**What you will do**. Each line of the records that holds "drum" should be shown in full.

**Task material**.
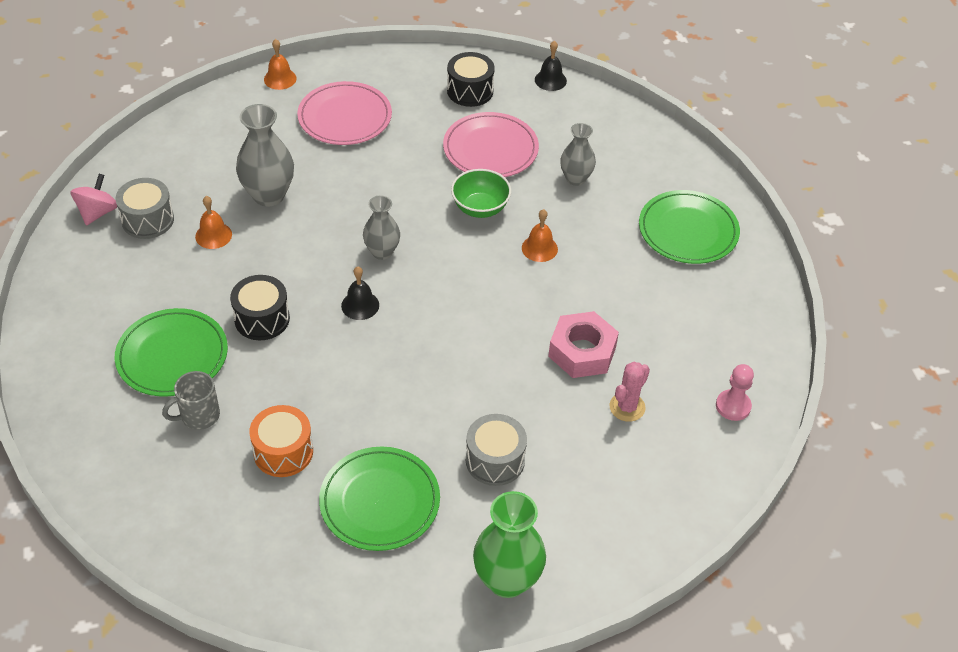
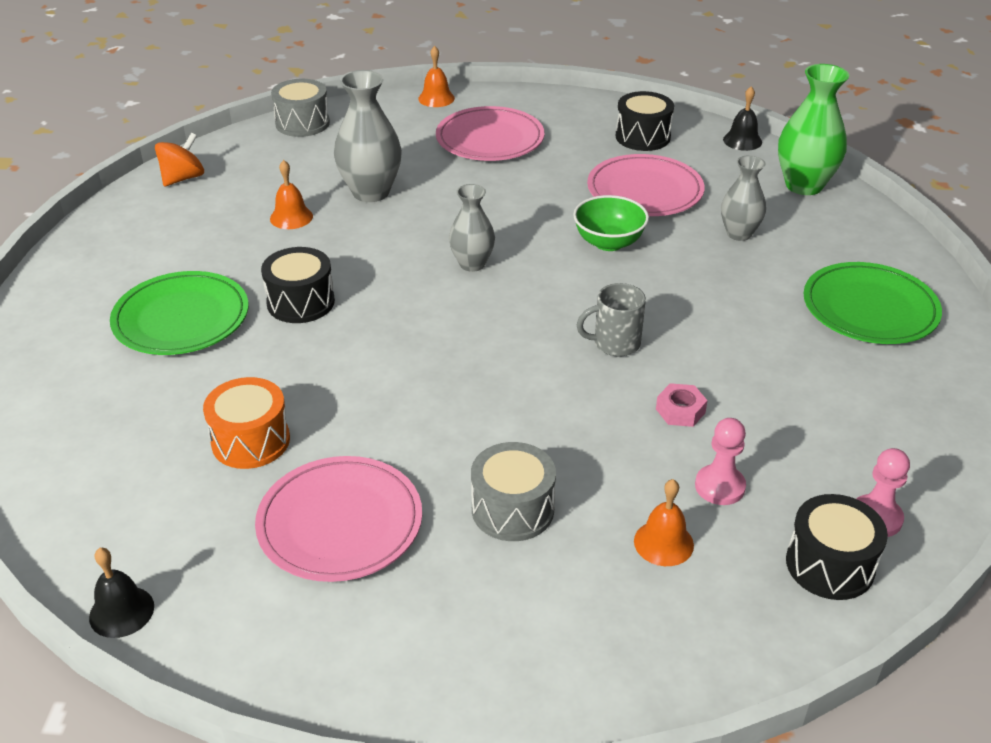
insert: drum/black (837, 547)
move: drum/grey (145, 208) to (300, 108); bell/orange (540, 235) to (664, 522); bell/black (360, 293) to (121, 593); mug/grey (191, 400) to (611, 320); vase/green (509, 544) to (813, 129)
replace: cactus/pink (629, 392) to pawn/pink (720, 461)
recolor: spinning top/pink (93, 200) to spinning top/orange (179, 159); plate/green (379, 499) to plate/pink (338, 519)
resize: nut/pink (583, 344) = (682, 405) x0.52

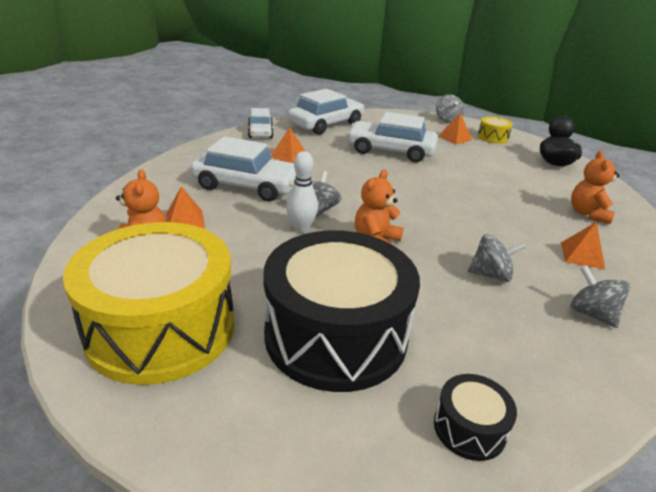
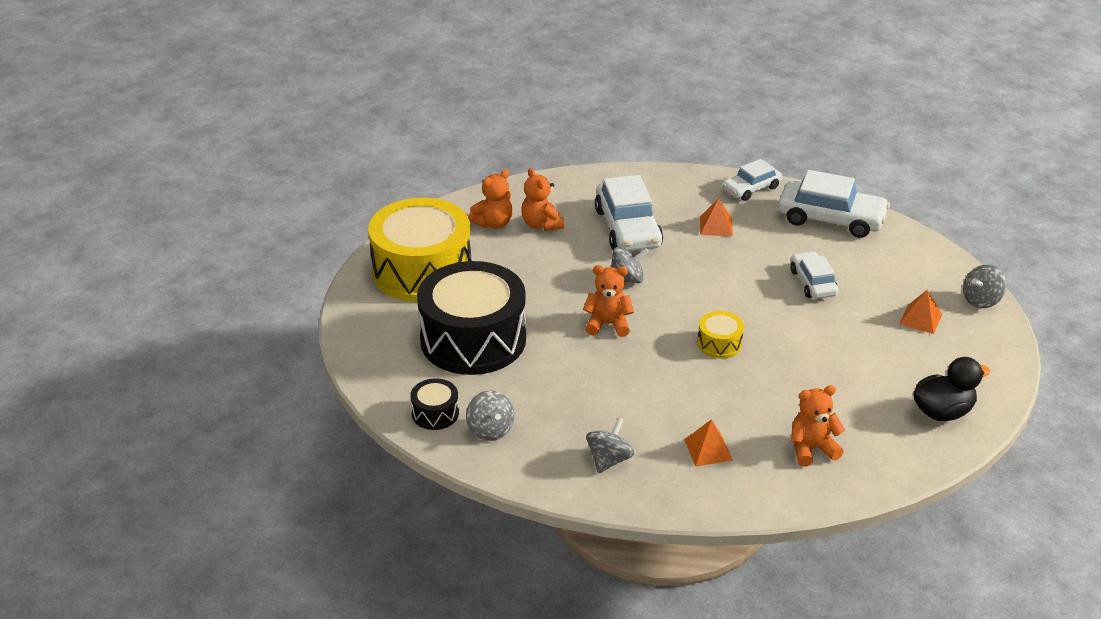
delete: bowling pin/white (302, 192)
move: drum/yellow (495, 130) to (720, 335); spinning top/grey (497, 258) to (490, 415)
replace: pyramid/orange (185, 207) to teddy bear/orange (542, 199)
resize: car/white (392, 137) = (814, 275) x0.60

---

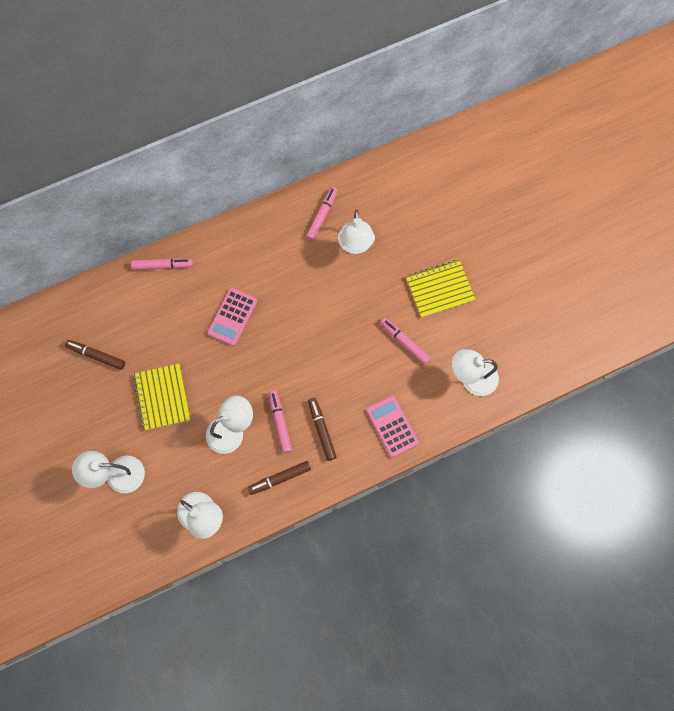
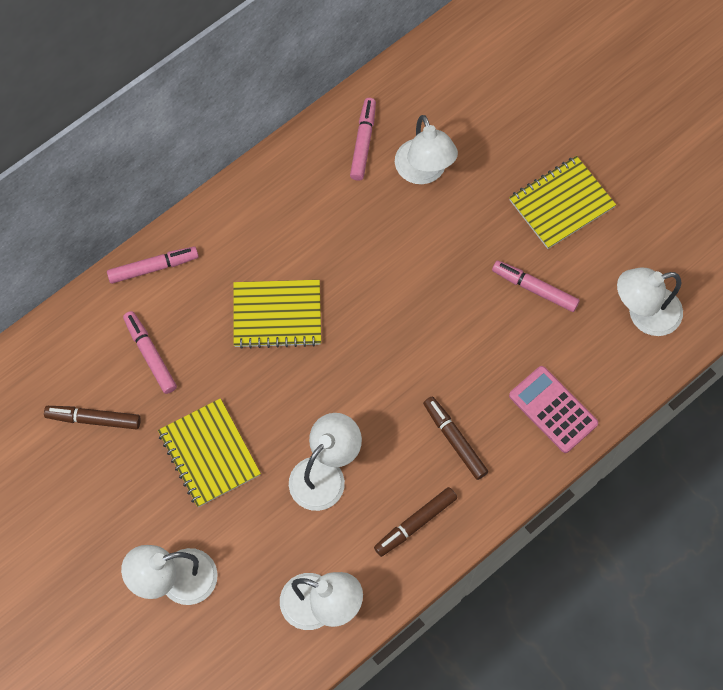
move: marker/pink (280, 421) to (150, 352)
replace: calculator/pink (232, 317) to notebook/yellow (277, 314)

**Response box**.
insert: drum/black (837, 547)
move: drum/grey (145, 208) to (300, 108); bell/orange (540, 235) to (664, 522); bell/black (360, 293) to (121, 593); mug/grey (191, 400) to (611, 320); vase/green (509, 544) to (813, 129)
move: drum/yellow (495, 130) to (720, 335); spinning top/grey (497, 258) to (490, 415)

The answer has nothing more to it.